- _Work instruction_
Give the data again word for word; drop the pictures.

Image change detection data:
=== Begin Enclosure ===

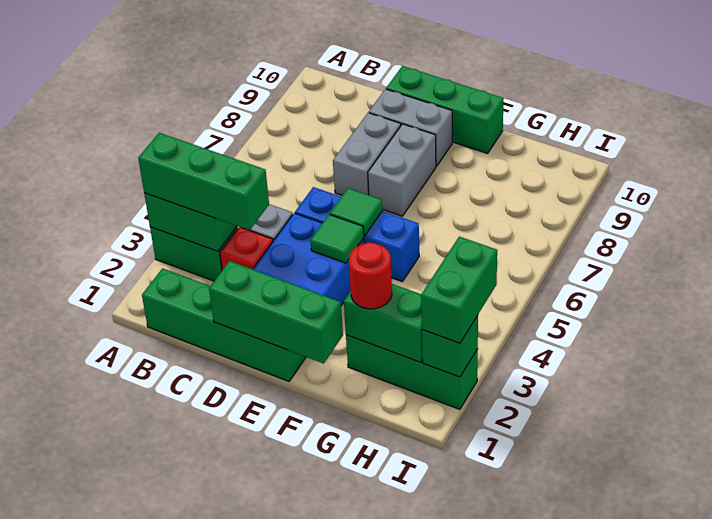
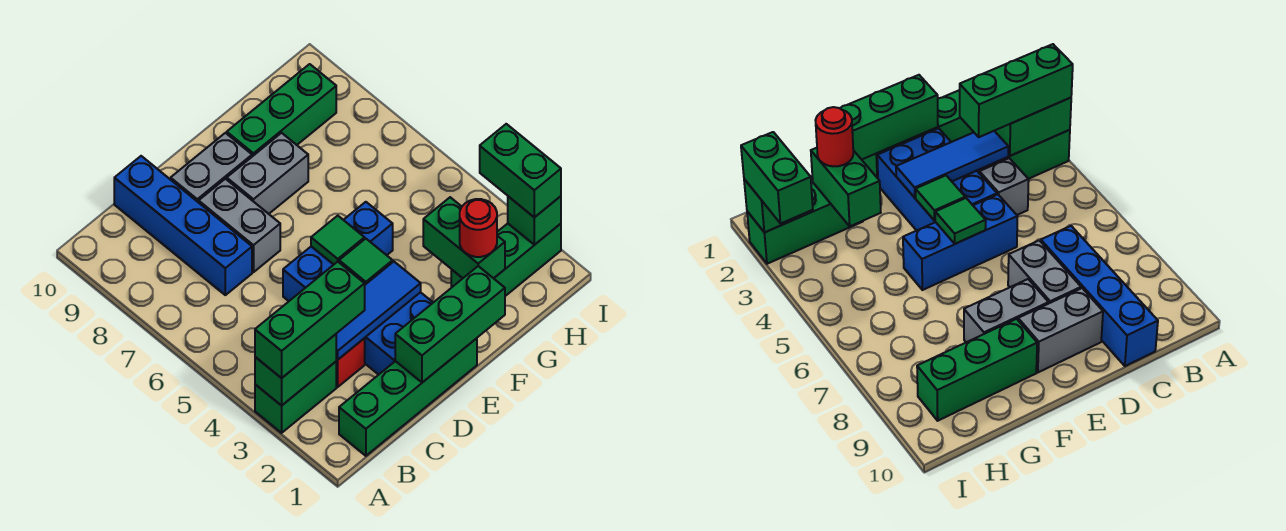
none -> blue tile C3:E3 level 2
none -> blue brick C7:C10 level 1
green brick D10:F10 level 1 -> green brick F9:H9 level 1
grey brick E7:E8 level 1 -> grey brick E8:F8 level 1
green brick G2:H2 level 2 -> green brick G2:G3 level 2

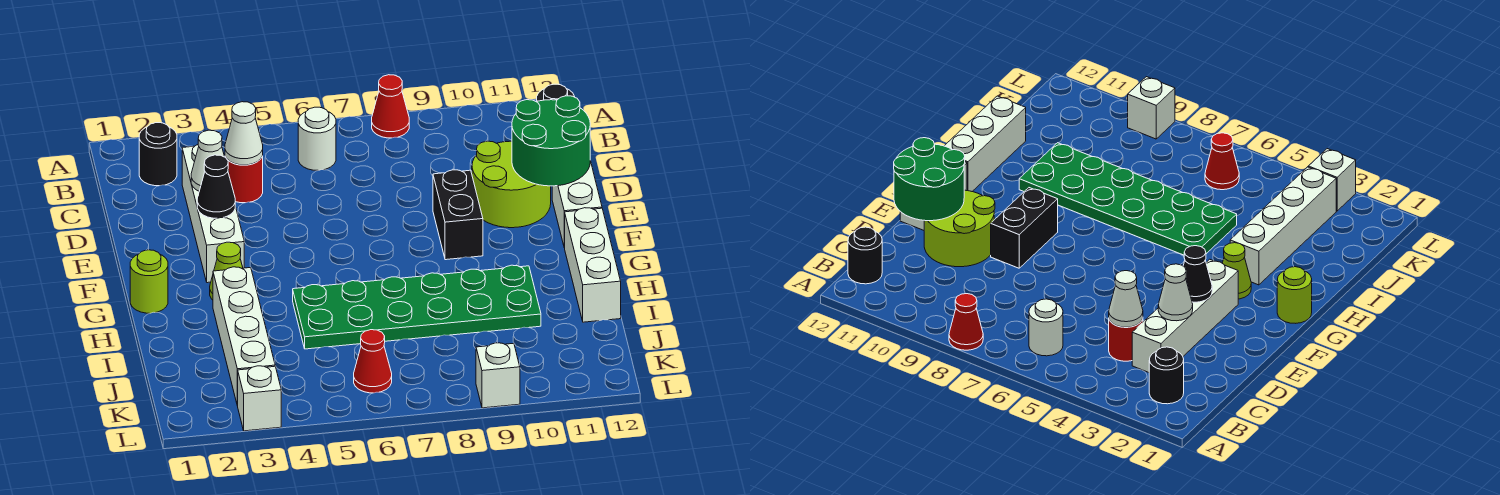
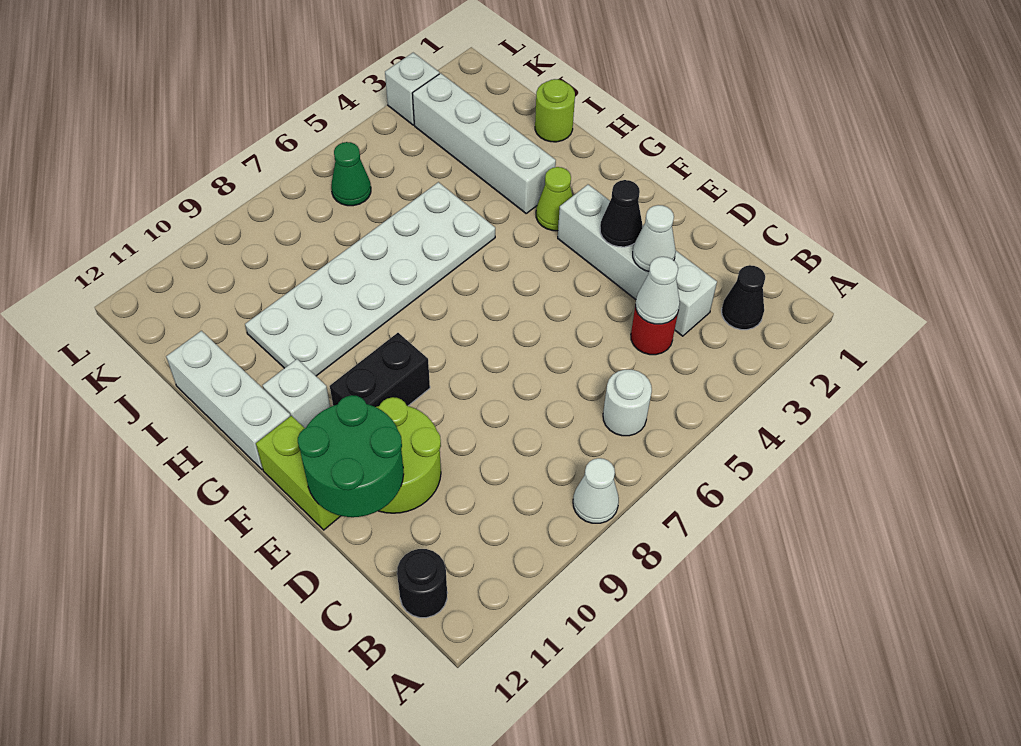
red cone A8 level 1 -> white cone A8 level 1
black round brick B2 level 1 -> black cone B2 level 1
black brick E9:F9 level 1 -> black brick F9:F10 level 1
white brick E12:F12 level 1 -> lime brick E12:F12 level 1
lime round brick G1 level 1 -> lime round brick I1 level 1
green plate H5:I10 level 1 -> white plate H5:I10 level 1
red cone K6 level 1 -> green cone K6 level 1
white brick L9 level 1 -> white brick G11 level 1

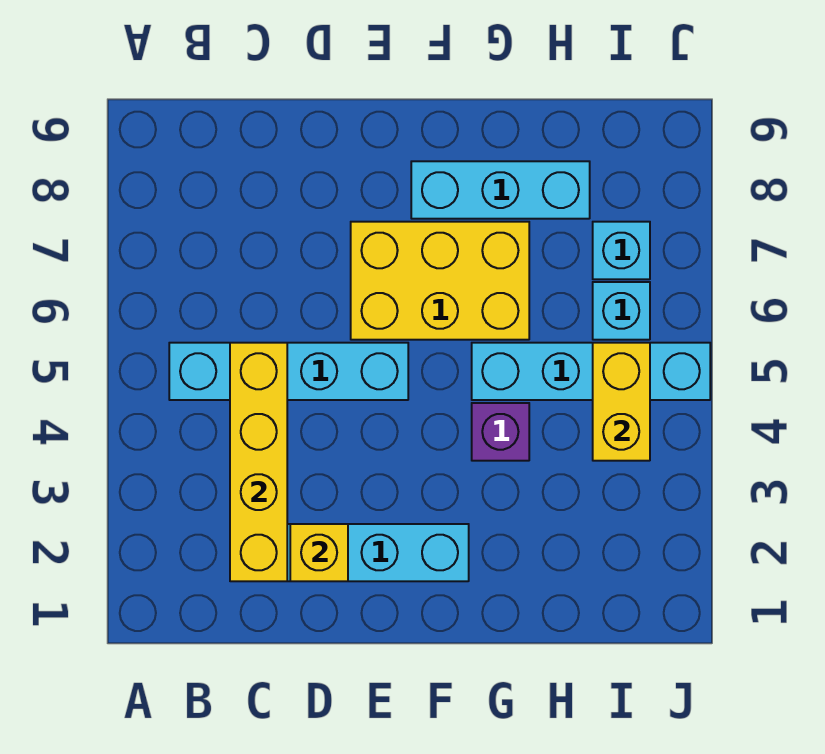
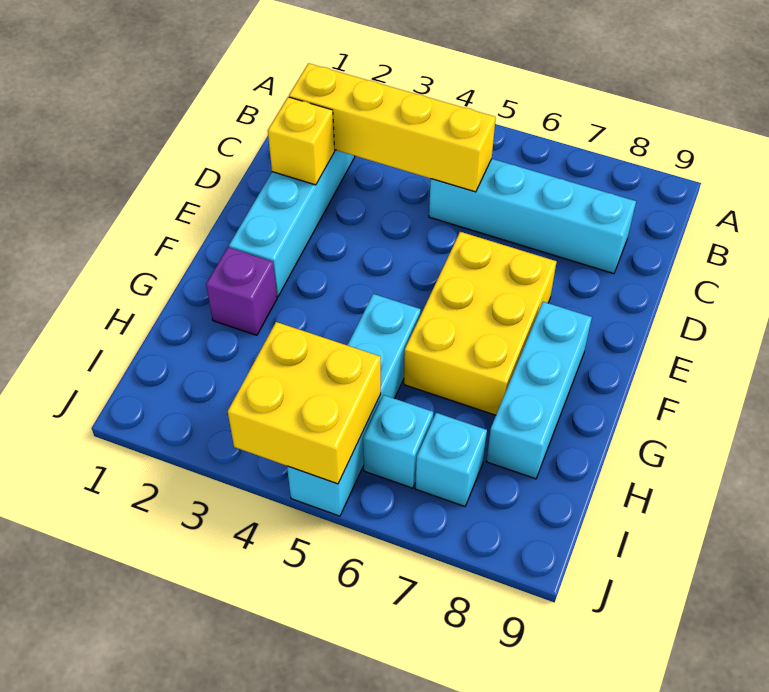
cyan brick B5:E5 level 1 -> cyan brick C5:C8 level 1
purple brick G4 level 1 -> purple brick G2 level 1
yellow brick I4:I5 level 2 -> yellow brick I4:J5 level 2

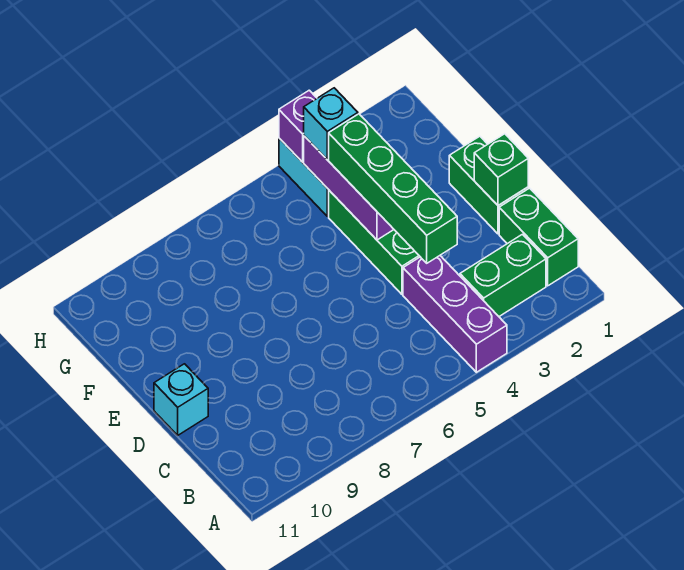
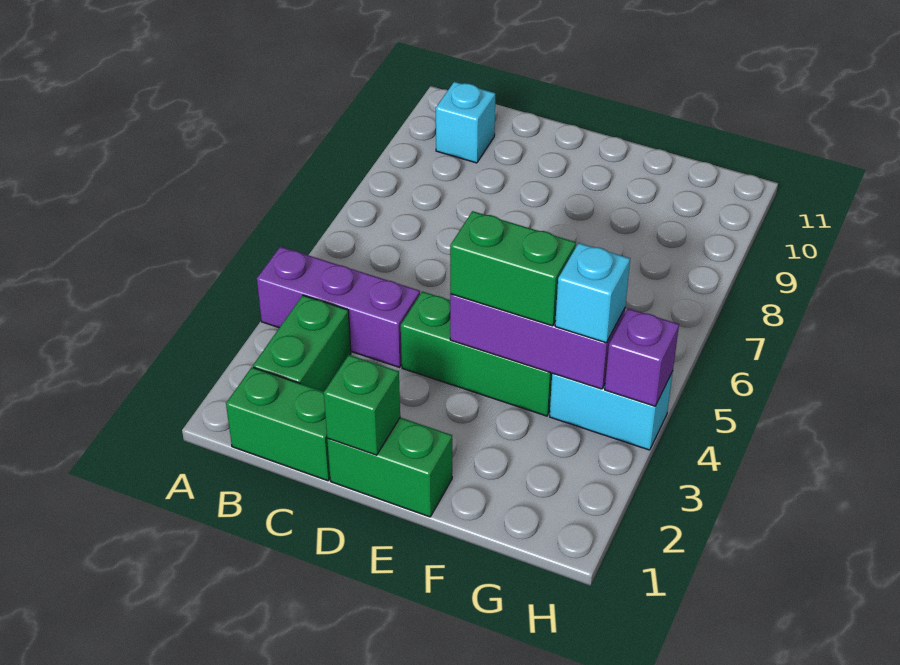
green brick C4:F4 level 3 -> green brick E4:F4 level 3
cyan brick D11 level 1 -> cyan brick B10 level 1

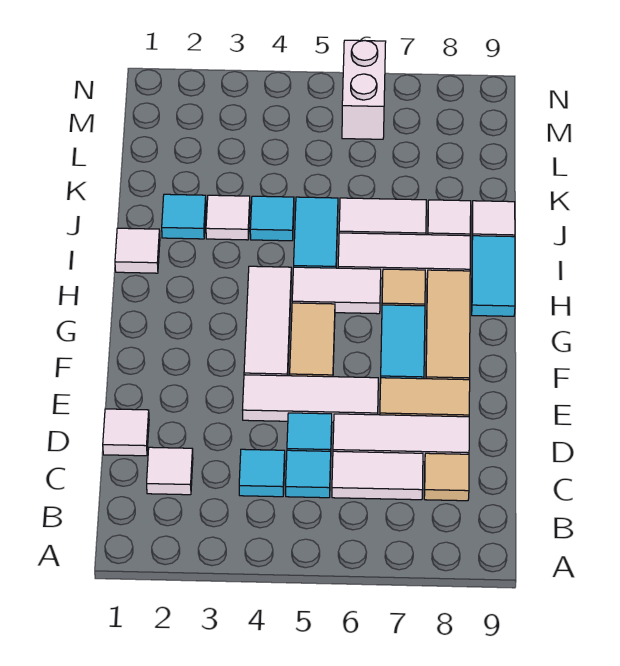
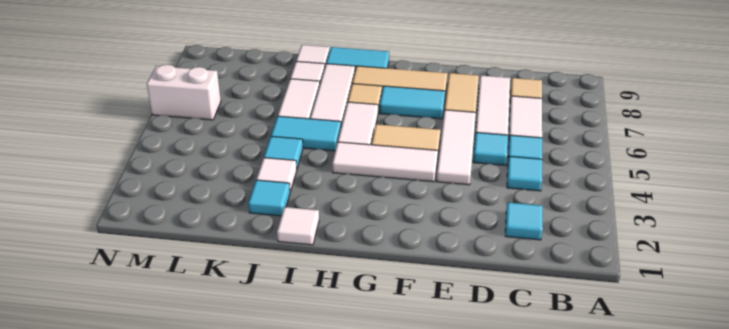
white tile C2 level 1 -> cyan tile C2 level 1
white tile D1 level 1 -> none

=== End Enclosure ===

- _Exercise response_
none -> blue tile C3:E3 level 2
none -> blue brick C7:C10 level 1
green brick D10:F10 level 1 -> green brick F9:H9 level 1
grey brick E7:E8 level 1 -> grey brick E8:F8 level 1
green brick G2:H2 level 2 -> green brick G2:G3 level 2

red cone A8 level 1 -> white cone A8 level 1
black round brick B2 level 1 -> black cone B2 level 1
black brick E9:F9 level 1 -> black brick F9:F10 level 1
white brick E12:F12 level 1 -> lime brick E12:F12 level 1
lime round brick G1 level 1 -> lime round brick I1 level 1
green plate H5:I10 level 1 -> white plate H5:I10 level 1
red cone K6 level 1 -> green cone K6 level 1
white brick L9 level 1 -> white brick G11 level 1

cyan brick B5:E5 level 1 -> cyan brick C5:C8 level 1
purple brick G4 level 1 -> purple brick G2 level 1
yellow brick I4:I5 level 2 -> yellow brick I4:J5 level 2

green brick C4:F4 level 3 -> green brick E4:F4 level 3
cyan brick D11 level 1 -> cyan brick B10 level 1

white tile C2 level 1 -> cyan tile C2 level 1
white tile D1 level 1 -> none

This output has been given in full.